> Problem
In the entries that follow, find the line containing "348, 191, 372]" and the line containing "60 degrees counterclockwise", then retype exactly the lines from the first through the second, pictures excluded.

> Data to examine
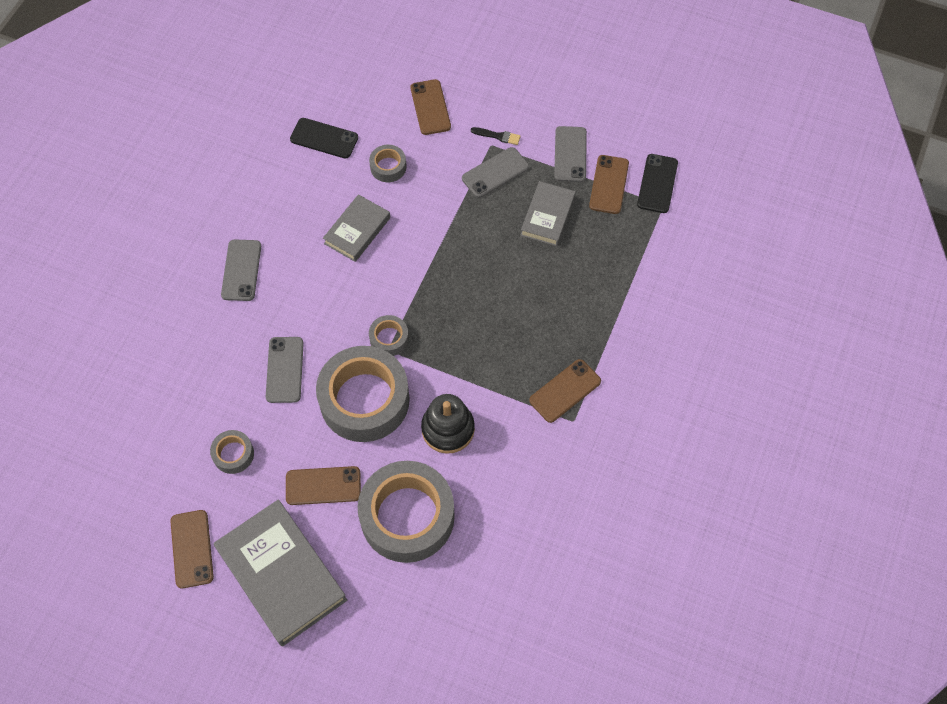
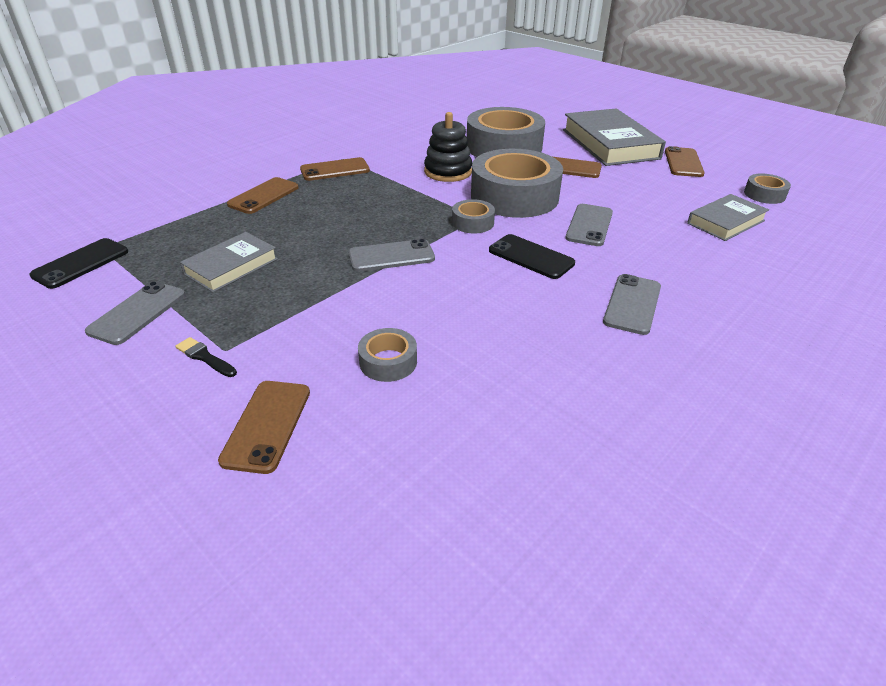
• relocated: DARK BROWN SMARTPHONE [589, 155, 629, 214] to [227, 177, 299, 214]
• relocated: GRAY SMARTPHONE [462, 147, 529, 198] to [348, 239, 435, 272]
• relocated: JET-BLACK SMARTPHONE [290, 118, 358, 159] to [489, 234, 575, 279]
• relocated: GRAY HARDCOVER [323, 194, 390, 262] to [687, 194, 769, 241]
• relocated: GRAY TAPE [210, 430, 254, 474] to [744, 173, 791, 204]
...
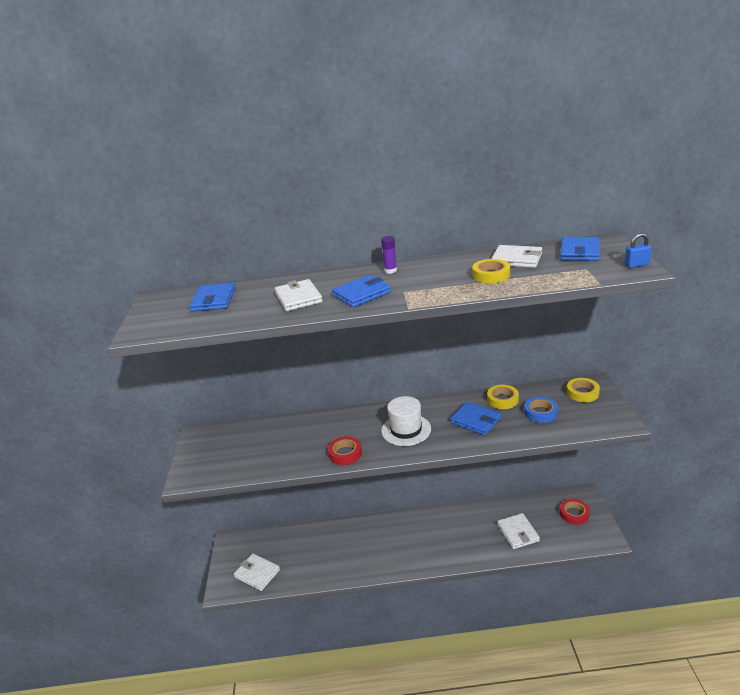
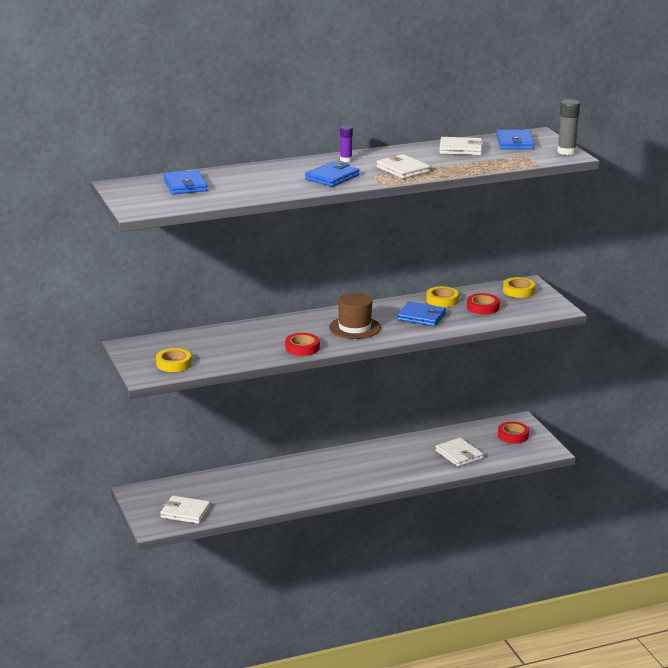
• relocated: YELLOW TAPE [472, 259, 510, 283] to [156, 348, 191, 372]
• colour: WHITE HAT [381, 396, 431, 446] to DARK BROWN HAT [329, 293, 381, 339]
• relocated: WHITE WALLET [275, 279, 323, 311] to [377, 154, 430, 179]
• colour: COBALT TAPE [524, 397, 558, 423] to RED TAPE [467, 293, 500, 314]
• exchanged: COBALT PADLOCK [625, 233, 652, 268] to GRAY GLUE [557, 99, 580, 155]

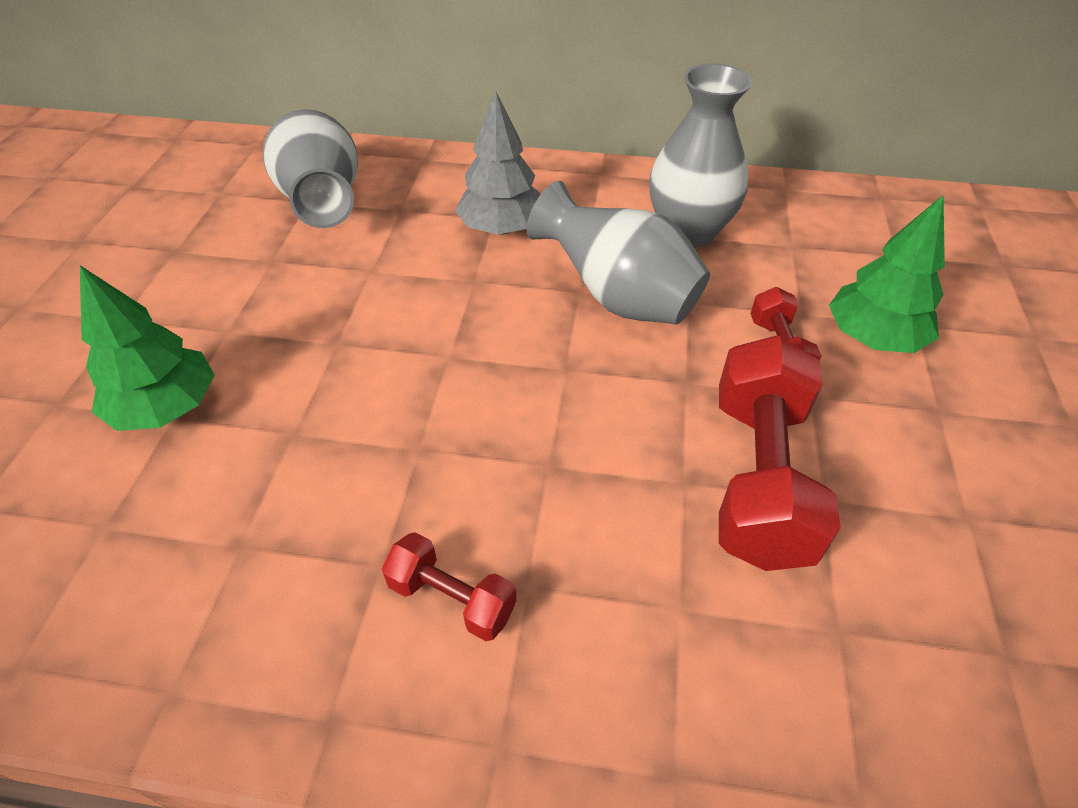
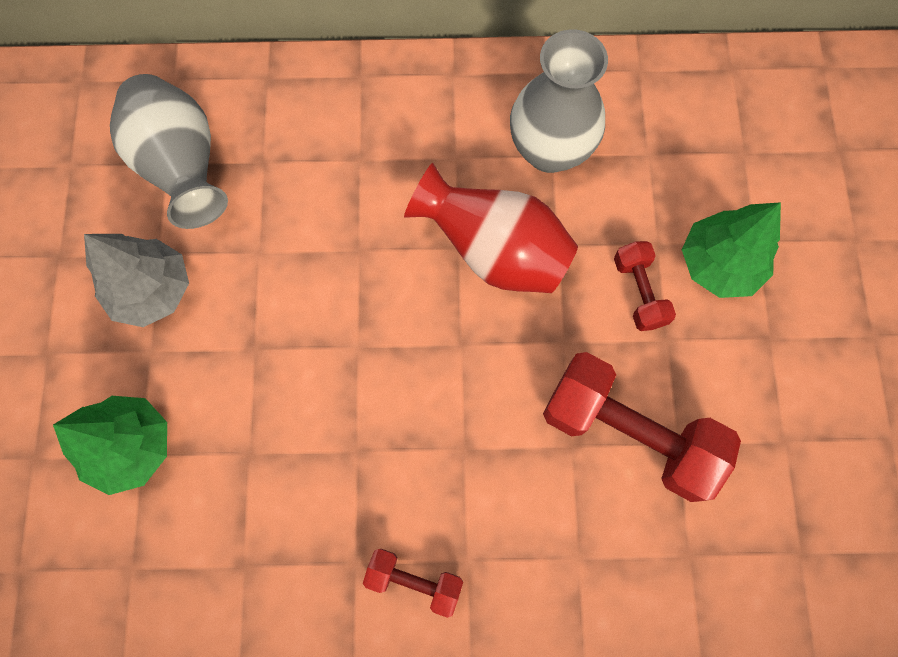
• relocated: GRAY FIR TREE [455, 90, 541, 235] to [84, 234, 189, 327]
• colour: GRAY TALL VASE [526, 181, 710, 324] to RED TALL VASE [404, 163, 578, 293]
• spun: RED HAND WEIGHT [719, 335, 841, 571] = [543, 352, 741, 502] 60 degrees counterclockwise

> Response to this exercise
• relocated: YELLOW TAPE [472, 259, 510, 283] to [156, 348, 191, 372]
• colour: WHITE HAT [381, 396, 431, 446] to DARK BROWN HAT [329, 293, 381, 339]
• relocated: WHITE WALLET [275, 279, 323, 311] to [377, 154, 430, 179]
• colour: COBALT TAPE [524, 397, 558, 423] to RED TAPE [467, 293, 500, 314]
• exchanged: COBALT PADLOCK [625, 233, 652, 268] to GRAY GLUE [557, 99, 580, 155]

• relocated: GRAY FIR TREE [455, 90, 541, 235] to [84, 234, 189, 327]
• colour: GRAY TALL VASE [526, 181, 710, 324] to RED TALL VASE [404, 163, 578, 293]
• spun: RED HAND WEIGHT [719, 335, 841, 571] = [543, 352, 741, 502] 60 degrees counterclockwise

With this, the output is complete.